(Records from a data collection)
--------------------
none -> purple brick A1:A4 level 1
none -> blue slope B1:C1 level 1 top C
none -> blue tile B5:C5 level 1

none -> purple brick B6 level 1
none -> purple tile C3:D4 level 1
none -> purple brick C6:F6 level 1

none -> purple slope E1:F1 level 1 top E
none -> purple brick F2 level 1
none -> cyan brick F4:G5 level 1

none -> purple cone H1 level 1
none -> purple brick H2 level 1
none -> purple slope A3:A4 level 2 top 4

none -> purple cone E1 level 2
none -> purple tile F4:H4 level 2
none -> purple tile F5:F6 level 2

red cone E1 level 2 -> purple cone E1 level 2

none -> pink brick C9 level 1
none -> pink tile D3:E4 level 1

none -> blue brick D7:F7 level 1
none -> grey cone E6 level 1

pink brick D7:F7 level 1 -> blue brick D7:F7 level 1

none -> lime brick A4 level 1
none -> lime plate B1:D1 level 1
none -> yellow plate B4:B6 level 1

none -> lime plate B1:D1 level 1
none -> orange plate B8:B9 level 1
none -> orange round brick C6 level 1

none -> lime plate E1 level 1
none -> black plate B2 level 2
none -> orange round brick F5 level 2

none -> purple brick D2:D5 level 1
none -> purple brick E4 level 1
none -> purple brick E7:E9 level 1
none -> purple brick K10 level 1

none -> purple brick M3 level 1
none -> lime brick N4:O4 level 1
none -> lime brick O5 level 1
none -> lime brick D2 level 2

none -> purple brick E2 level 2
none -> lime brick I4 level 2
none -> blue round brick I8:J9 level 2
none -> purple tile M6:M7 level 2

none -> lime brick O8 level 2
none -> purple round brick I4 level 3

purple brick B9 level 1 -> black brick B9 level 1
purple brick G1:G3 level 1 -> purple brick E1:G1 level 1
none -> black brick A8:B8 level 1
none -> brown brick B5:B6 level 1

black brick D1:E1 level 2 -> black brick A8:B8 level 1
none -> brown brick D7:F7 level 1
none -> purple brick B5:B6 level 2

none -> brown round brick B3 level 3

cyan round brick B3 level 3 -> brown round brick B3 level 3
--------------------
PROBLEM REQUIREMENTS. Lines with "blue" in the records above: copy every one of them.

RESULT.
none -> blue slope B1:C1 level 1 top C
none -> blue tile B5:C5 level 1
none -> blue brick D7:F7 level 1
pink brick D7:F7 level 1 -> blue brick D7:F7 level 1
none -> blue round brick I8:J9 level 2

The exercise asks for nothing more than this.